[Start of section]

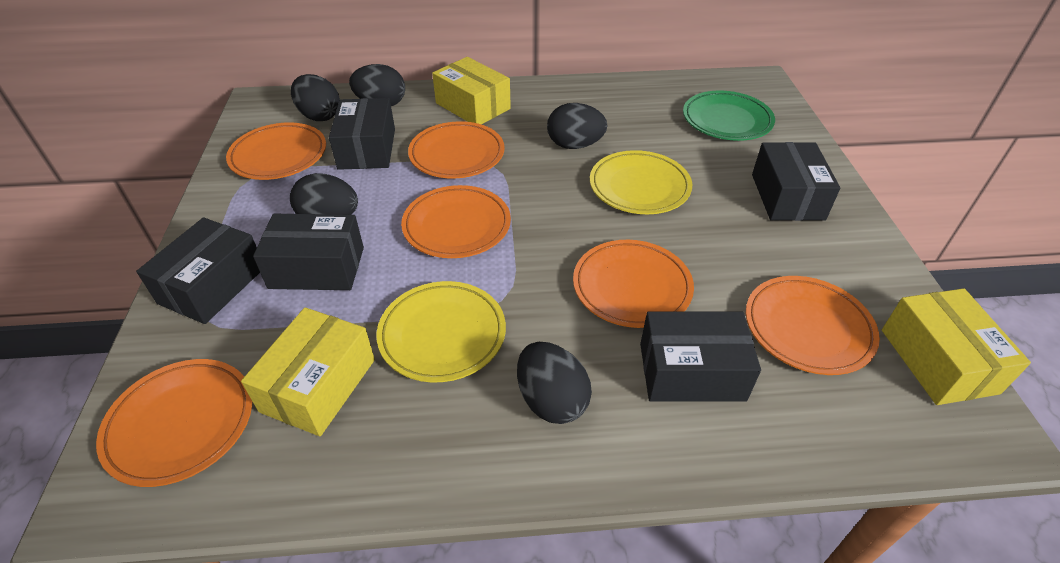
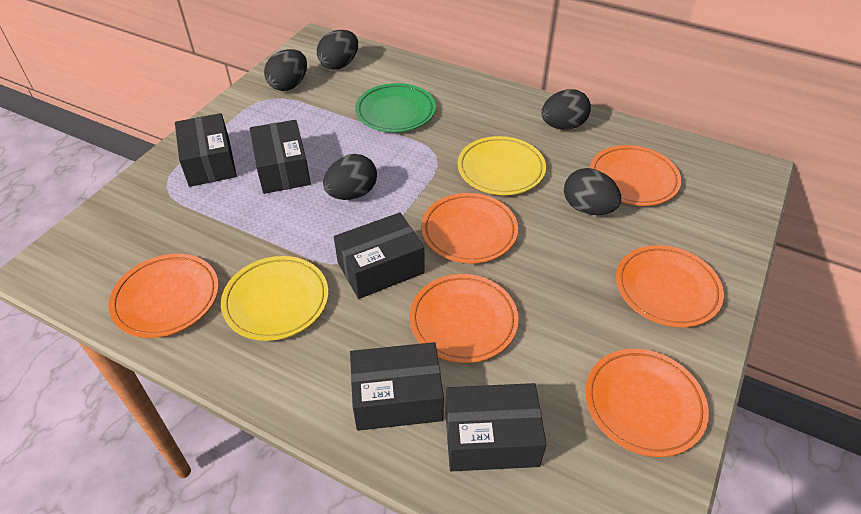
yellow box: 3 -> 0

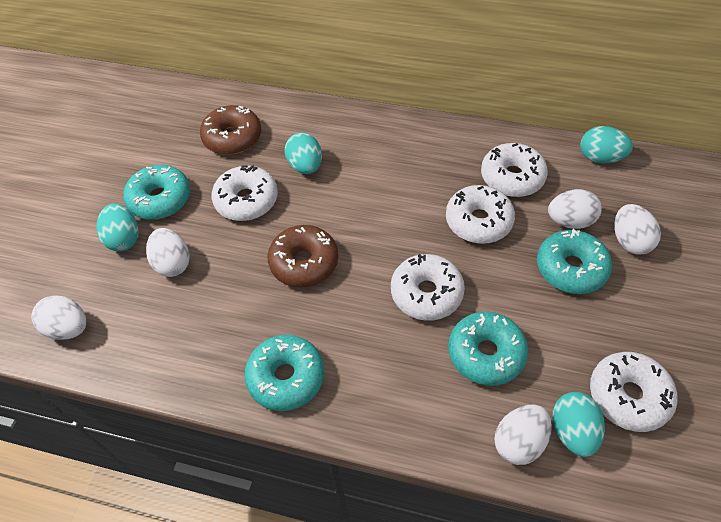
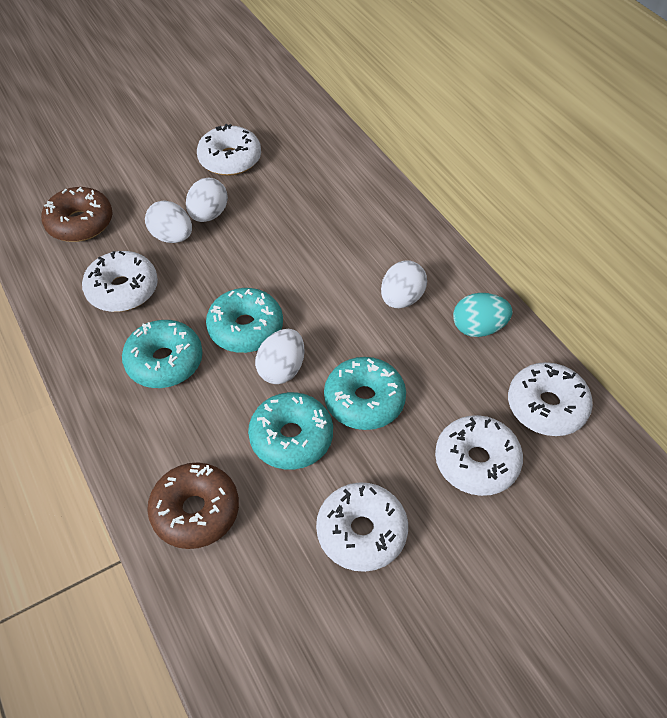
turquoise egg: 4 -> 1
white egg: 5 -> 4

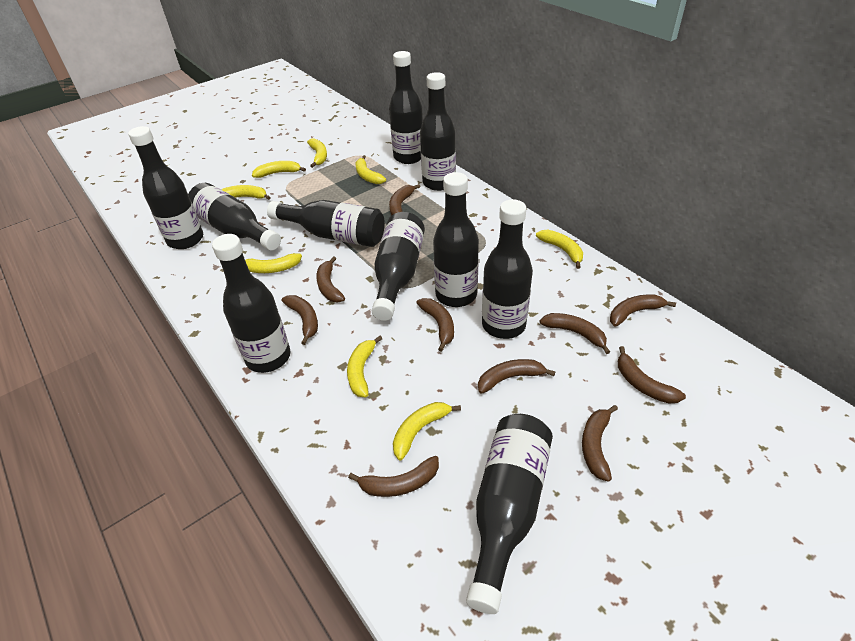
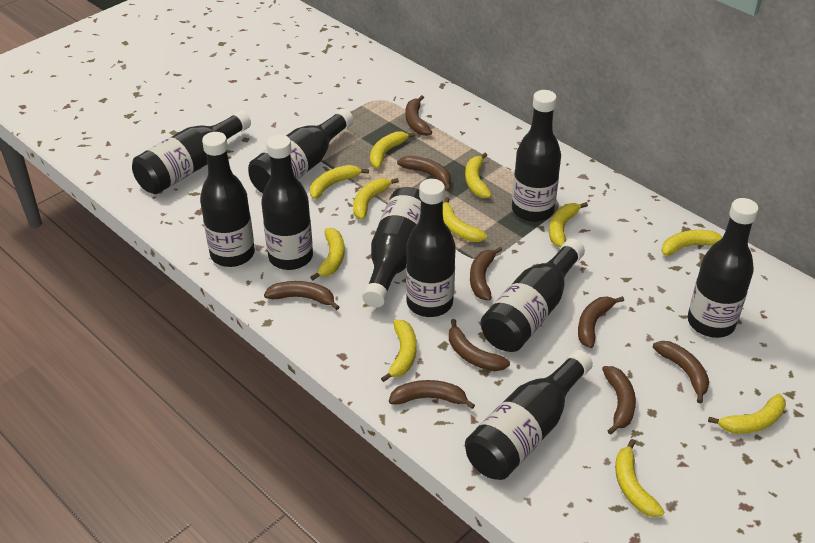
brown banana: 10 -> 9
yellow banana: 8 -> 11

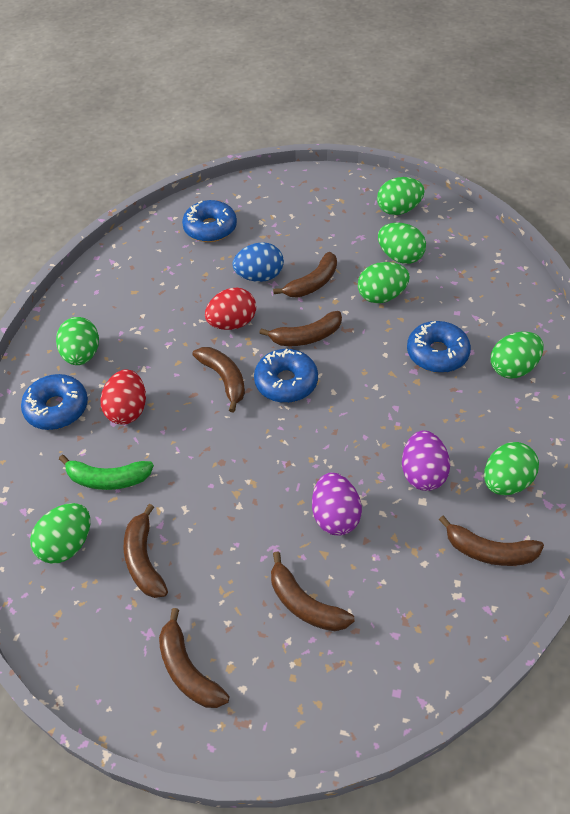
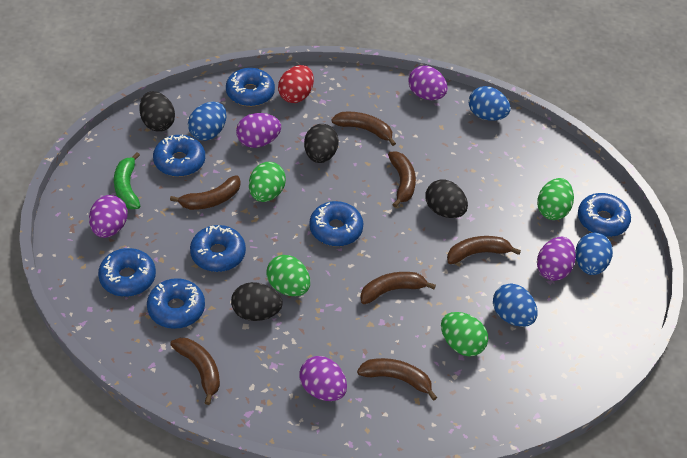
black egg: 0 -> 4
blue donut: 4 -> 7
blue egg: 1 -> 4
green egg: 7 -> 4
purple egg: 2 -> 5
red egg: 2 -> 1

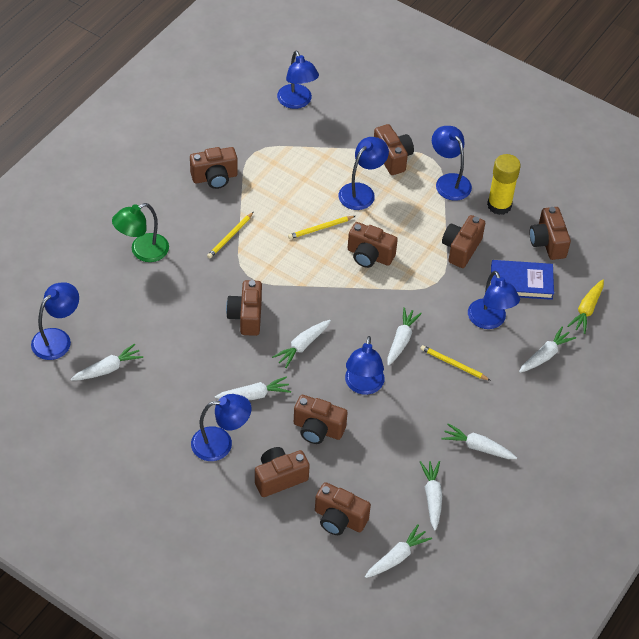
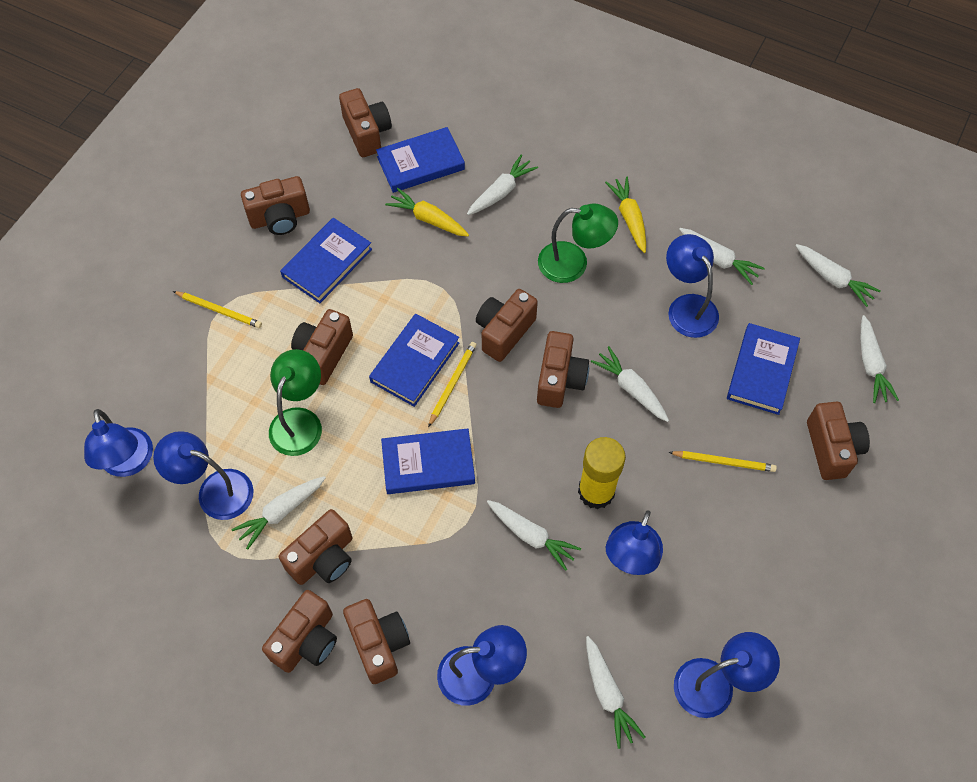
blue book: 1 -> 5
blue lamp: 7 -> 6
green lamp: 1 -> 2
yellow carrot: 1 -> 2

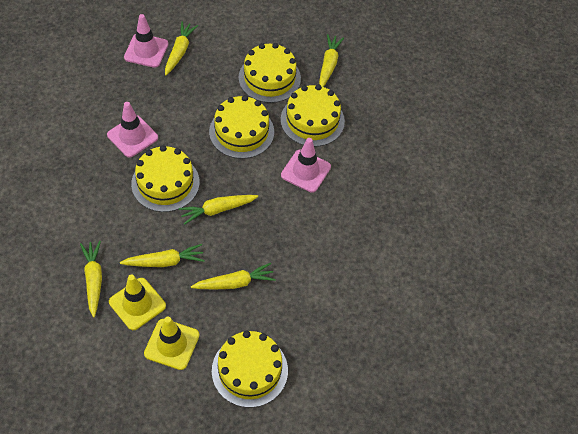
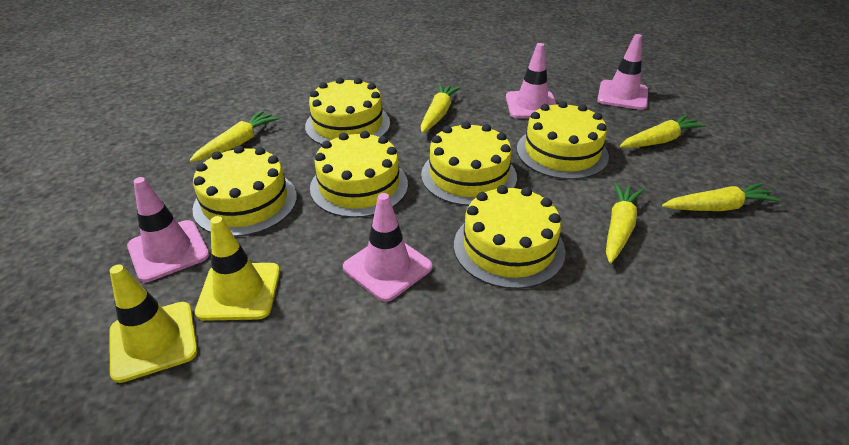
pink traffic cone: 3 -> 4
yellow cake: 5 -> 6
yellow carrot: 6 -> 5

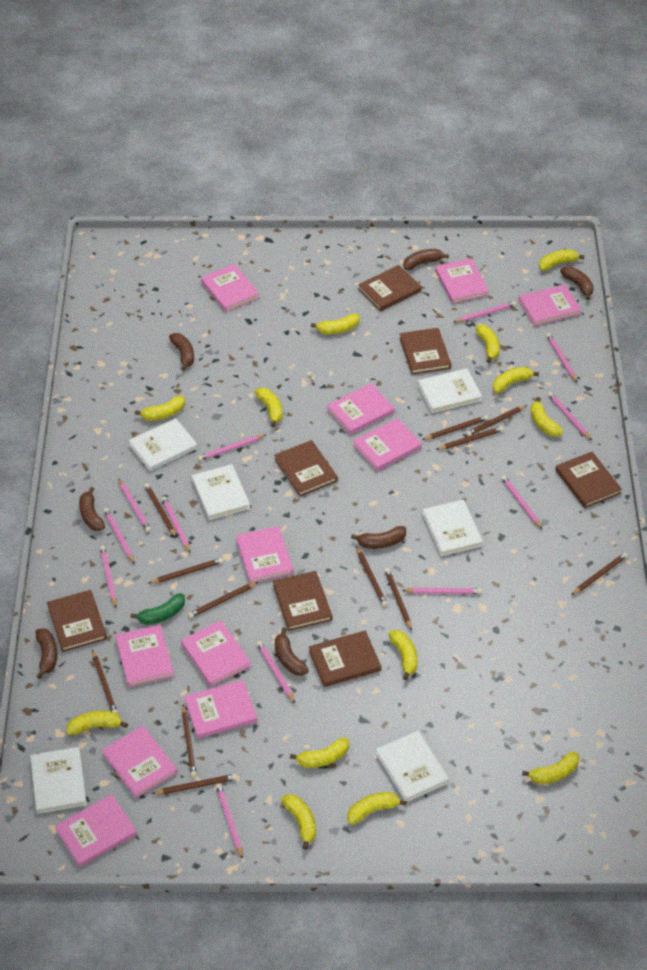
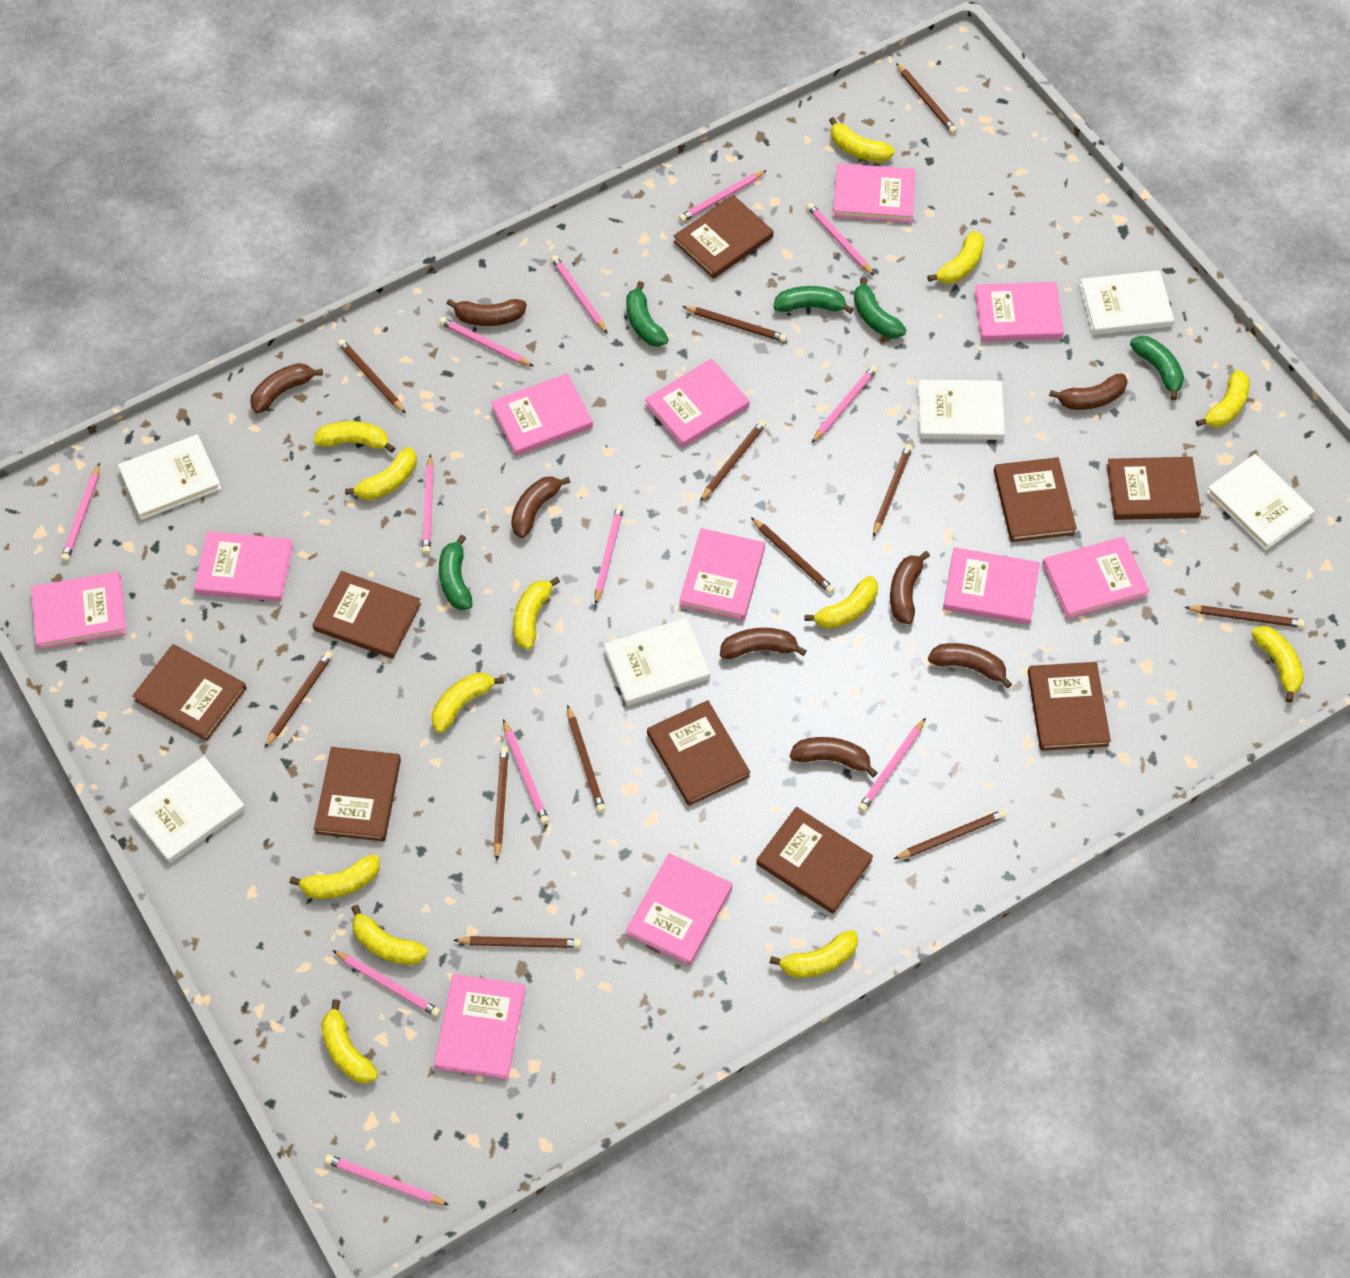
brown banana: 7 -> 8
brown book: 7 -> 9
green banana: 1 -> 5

[End of section]

Work order: The answer must consist of the line containing "yellow banana: 8 -> 11" and every line after it through the end of the records, retyped exactly, with all pictures left out.

Result of the task:
yellow banana: 8 -> 11

black egg: 0 -> 4
blue donut: 4 -> 7
blue egg: 1 -> 4
green egg: 7 -> 4
purple egg: 2 -> 5
red egg: 2 -> 1

blue book: 1 -> 5
blue lamp: 7 -> 6
green lamp: 1 -> 2
yellow carrot: 1 -> 2

pink traffic cone: 3 -> 4
yellow cake: 5 -> 6
yellow carrot: 6 -> 5

brown banana: 7 -> 8
brown book: 7 -> 9
green banana: 1 -> 5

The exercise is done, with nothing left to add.